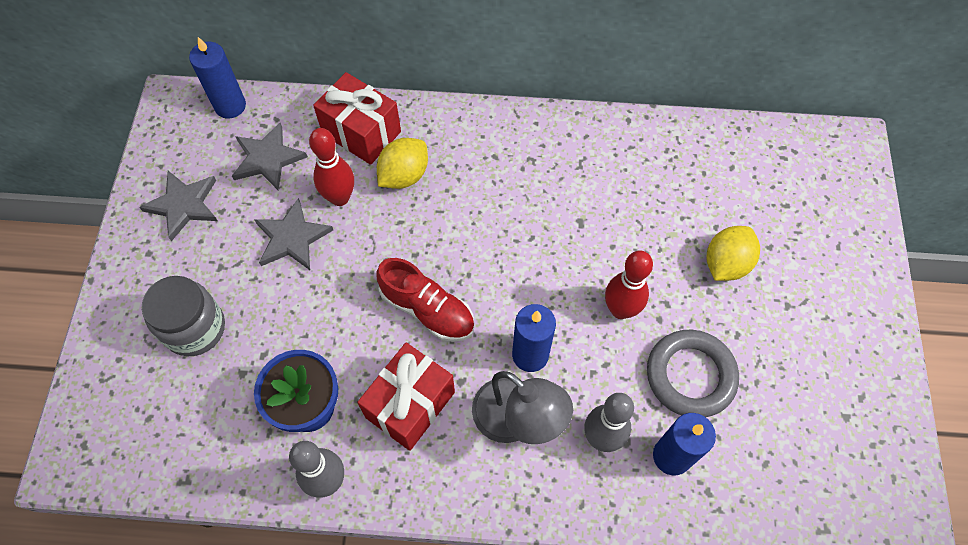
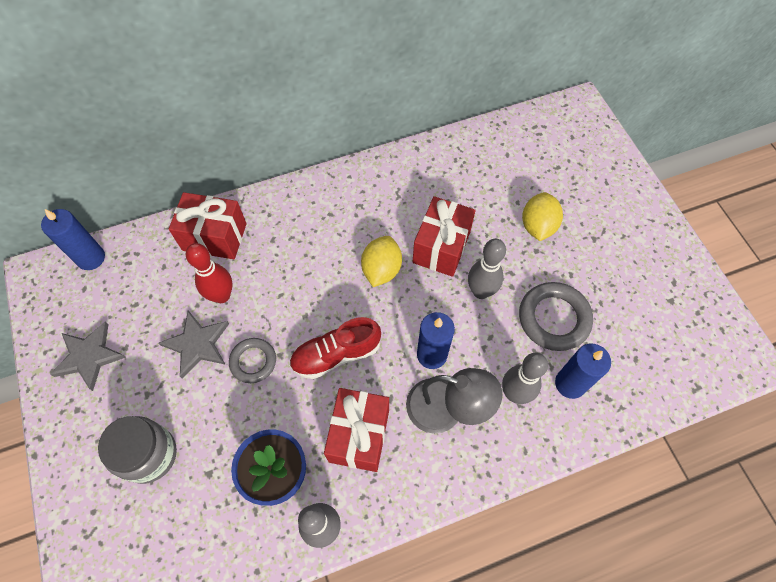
camera: 25 degrees left, 0 degrees up
(267, 158) = (145, 288): grey star -> none
(339, 280) = (253, 361): none -> grey ring
(404, 175) = (266, 257): yellow lemon -> yellow lemon (381, 269)
(427, 310) = (336, 354): red shoe -> red shoe turned 150 degrees clockwise
(600, 242) = (441, 247): none -> red gift
(620, 310) = (481, 291): red bowling pin -> grey bowling pin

**What the exercise asks**
Give the listing again, exactly as it appears, but without its images.

**Exercise solution**
camera: 25 degrees left, 0 degrees up
(267, 158) = (145, 288): grey star -> none
(339, 280) = (253, 361): none -> grey ring
(404, 175) = (266, 257): yellow lemon -> yellow lemon (381, 269)
(427, 310) = (336, 354): red shoe -> red shoe turned 150 degrees clockwise
(600, 242) = (441, 247): none -> red gift
(620, 310) = (481, 291): red bowling pin -> grey bowling pin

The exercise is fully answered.